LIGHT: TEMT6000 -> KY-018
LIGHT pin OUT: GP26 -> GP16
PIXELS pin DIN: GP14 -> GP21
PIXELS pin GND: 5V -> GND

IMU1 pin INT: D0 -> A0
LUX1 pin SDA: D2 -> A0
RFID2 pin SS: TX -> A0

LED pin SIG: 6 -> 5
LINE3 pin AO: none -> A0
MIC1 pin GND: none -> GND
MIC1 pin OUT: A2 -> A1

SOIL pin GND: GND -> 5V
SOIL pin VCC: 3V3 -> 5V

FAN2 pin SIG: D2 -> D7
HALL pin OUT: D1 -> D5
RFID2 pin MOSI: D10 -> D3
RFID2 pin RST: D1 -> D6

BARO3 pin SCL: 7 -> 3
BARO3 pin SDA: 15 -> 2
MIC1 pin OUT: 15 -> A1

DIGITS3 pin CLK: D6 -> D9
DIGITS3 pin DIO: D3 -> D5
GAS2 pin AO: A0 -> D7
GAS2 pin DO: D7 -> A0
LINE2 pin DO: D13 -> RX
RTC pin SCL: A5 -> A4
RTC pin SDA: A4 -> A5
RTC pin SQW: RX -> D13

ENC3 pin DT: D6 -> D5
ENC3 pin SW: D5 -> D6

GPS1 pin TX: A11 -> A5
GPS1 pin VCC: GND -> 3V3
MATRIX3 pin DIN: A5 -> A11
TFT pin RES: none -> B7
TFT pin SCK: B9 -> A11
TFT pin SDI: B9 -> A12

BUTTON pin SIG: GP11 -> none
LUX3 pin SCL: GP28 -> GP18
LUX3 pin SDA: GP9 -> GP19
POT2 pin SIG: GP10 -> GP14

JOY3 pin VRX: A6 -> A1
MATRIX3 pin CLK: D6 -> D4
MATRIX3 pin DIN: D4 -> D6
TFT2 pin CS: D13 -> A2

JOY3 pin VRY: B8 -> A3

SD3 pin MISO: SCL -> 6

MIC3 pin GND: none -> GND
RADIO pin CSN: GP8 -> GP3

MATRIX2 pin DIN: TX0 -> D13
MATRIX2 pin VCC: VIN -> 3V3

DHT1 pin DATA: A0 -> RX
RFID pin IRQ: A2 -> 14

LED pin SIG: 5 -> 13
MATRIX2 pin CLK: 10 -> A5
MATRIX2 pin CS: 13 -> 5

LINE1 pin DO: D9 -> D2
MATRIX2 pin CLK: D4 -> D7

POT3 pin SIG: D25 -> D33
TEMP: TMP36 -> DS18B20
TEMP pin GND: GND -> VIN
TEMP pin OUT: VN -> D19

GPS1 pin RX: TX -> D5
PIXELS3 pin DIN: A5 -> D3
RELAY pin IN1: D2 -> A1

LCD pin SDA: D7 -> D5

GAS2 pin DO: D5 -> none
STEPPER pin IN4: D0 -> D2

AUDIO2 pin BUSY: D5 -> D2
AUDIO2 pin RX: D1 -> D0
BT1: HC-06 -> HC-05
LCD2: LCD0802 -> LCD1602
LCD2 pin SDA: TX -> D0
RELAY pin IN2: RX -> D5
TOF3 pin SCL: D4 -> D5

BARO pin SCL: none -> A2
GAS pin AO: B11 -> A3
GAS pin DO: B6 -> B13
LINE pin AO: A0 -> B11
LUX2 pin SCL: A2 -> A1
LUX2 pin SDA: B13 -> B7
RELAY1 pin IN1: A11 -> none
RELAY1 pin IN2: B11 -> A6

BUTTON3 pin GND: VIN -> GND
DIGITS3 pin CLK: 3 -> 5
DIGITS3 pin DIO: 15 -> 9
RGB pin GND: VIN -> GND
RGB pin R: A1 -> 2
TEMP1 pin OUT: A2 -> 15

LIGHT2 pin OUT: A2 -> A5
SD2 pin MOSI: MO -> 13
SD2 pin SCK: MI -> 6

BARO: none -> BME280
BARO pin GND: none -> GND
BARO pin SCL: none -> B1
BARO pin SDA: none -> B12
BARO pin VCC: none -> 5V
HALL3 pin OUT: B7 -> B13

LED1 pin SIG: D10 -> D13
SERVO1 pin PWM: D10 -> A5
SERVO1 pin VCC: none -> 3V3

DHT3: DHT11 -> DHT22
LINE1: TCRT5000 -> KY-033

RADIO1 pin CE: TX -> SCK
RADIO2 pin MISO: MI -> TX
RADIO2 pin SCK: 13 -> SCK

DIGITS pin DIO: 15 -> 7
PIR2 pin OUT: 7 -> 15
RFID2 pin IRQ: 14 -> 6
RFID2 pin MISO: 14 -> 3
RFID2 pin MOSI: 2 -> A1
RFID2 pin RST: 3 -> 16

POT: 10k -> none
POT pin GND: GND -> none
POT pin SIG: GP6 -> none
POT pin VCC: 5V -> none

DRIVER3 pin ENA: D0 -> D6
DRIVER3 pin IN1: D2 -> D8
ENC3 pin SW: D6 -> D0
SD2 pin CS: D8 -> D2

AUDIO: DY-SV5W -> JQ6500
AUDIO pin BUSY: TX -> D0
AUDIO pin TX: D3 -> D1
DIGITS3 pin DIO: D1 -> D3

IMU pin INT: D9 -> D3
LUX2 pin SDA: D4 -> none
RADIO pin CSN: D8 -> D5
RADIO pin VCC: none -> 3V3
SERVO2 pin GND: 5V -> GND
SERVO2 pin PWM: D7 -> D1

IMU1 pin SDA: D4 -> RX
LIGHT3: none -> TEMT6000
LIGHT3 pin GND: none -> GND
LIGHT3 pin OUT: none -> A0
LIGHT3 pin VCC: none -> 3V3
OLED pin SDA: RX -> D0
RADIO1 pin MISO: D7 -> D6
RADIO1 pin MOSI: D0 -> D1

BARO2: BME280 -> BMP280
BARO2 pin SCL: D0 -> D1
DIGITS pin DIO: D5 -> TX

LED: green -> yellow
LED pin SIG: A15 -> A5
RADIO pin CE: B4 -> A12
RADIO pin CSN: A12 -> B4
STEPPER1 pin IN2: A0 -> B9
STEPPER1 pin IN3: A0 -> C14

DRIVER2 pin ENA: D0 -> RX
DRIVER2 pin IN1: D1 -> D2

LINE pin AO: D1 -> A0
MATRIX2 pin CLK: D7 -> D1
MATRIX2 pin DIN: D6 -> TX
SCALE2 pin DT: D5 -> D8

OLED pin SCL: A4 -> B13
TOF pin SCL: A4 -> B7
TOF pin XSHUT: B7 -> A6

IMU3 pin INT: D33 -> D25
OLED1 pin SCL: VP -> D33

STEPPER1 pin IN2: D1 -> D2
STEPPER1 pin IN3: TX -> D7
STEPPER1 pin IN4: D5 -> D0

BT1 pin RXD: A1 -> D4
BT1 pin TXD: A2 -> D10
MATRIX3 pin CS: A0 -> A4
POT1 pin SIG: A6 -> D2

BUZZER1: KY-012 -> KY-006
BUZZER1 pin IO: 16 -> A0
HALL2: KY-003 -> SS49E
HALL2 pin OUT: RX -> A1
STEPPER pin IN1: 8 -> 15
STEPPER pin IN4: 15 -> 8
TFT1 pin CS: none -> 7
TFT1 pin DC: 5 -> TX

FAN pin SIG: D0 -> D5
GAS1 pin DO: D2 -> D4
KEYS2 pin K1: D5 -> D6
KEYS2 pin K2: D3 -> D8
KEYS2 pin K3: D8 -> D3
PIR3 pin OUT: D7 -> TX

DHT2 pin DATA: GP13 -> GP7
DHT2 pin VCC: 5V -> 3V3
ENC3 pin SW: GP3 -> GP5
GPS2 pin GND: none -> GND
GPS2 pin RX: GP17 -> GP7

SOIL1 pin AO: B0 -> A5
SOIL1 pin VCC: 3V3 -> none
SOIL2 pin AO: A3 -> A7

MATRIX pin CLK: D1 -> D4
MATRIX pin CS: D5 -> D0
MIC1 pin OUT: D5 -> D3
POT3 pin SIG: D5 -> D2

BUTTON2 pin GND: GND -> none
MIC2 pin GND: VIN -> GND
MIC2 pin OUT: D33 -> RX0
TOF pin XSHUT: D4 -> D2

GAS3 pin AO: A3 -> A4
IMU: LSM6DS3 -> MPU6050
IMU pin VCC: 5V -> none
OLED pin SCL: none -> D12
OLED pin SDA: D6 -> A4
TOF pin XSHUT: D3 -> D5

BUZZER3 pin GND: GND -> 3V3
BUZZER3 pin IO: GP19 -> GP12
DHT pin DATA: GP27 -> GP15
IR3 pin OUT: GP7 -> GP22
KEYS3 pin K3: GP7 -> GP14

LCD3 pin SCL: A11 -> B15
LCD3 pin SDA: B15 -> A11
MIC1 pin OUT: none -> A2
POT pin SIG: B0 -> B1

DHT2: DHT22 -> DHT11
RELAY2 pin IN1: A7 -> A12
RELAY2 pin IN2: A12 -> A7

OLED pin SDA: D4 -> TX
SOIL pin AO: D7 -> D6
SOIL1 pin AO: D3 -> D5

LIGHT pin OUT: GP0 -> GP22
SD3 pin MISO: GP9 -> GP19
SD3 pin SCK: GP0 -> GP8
----
■ **Problem details**
Which lines above contain "MOSI"? Show each of them.

■ **Answer below**
RFID2 pin MOSI: D10 -> D3
SD2 pin MOSI: MO -> 13
RFID2 pin MOSI: 2 -> A1
RADIO1 pin MOSI: D0 -> D1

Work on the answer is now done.